MATERIAL SUPPLIED
========================================
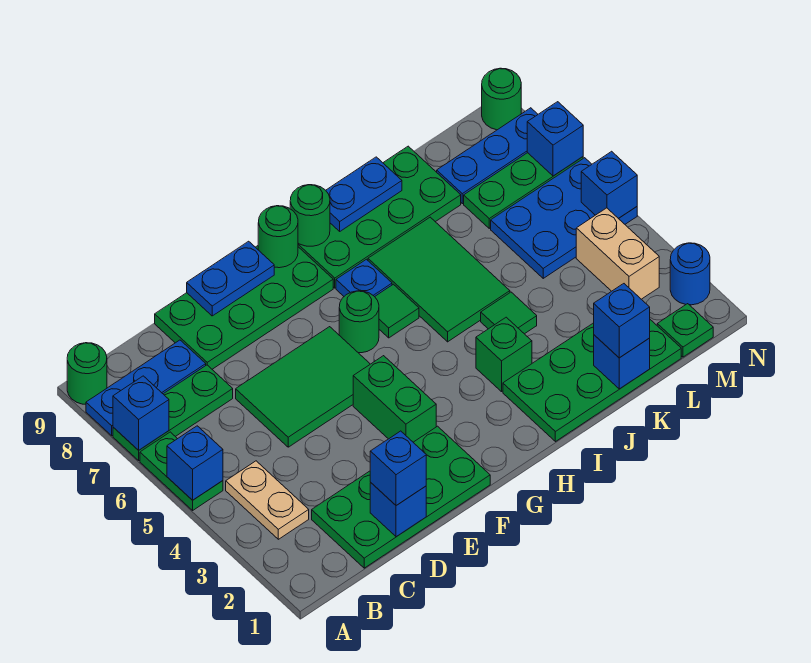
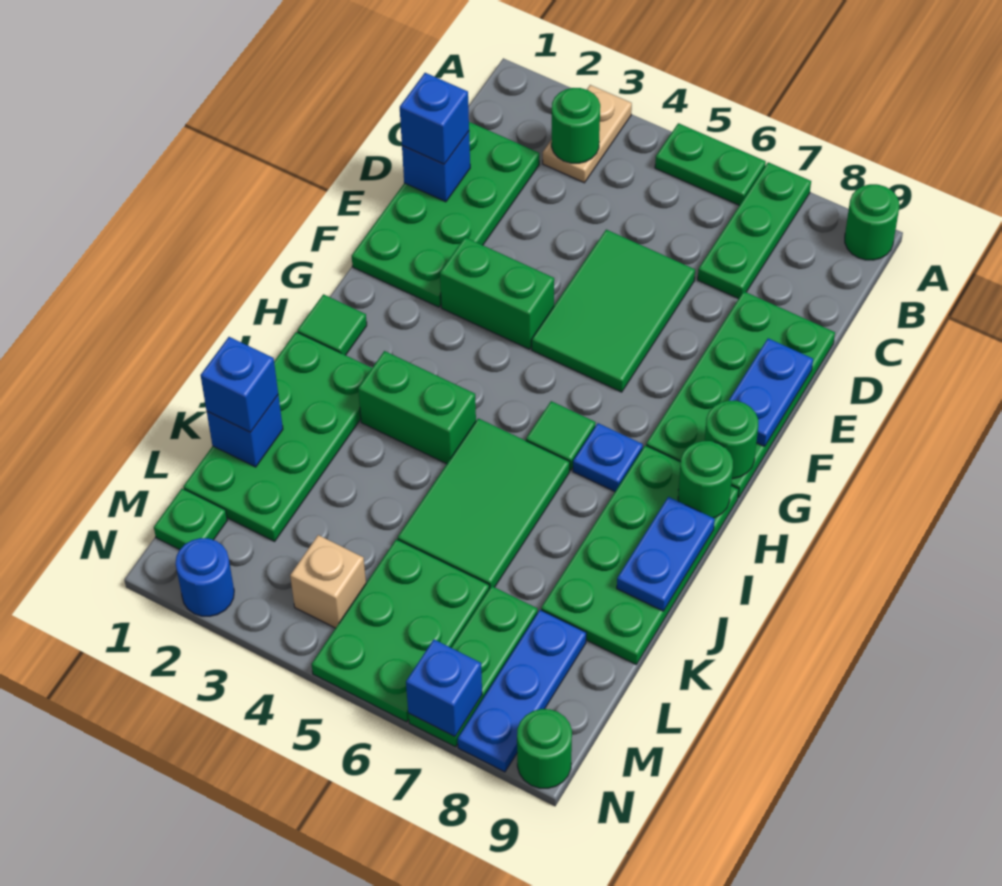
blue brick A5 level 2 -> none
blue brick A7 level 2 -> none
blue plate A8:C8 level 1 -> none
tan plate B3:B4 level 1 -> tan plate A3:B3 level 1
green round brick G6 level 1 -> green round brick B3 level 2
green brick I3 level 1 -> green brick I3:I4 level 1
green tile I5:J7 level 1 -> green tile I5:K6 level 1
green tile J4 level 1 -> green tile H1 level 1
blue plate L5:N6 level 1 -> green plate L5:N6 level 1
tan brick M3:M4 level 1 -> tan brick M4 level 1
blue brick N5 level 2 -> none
========================================
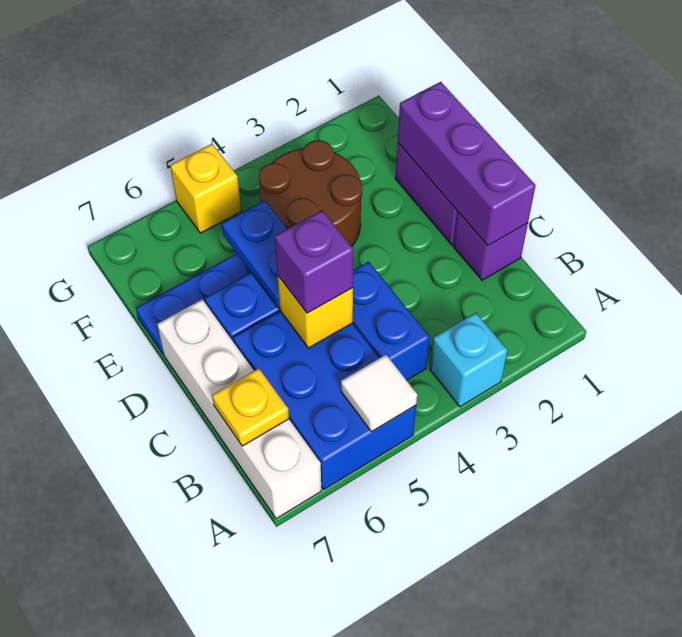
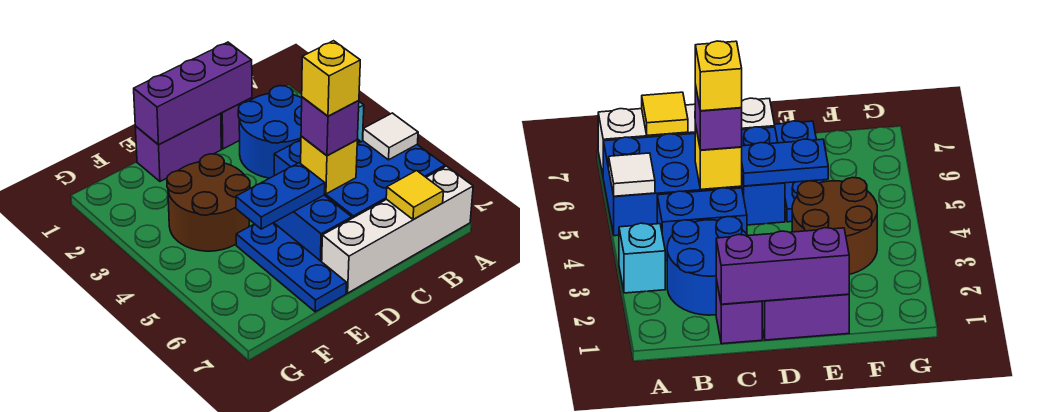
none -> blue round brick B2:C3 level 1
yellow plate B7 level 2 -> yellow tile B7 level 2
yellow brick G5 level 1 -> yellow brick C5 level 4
========================================
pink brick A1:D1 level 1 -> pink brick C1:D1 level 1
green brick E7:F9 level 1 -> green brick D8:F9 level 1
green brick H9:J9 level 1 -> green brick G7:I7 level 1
========================================
TASK BRIEF
Work out how many lines in the entries contain "tile" and give that number alone.

EXERCISE RESULT
3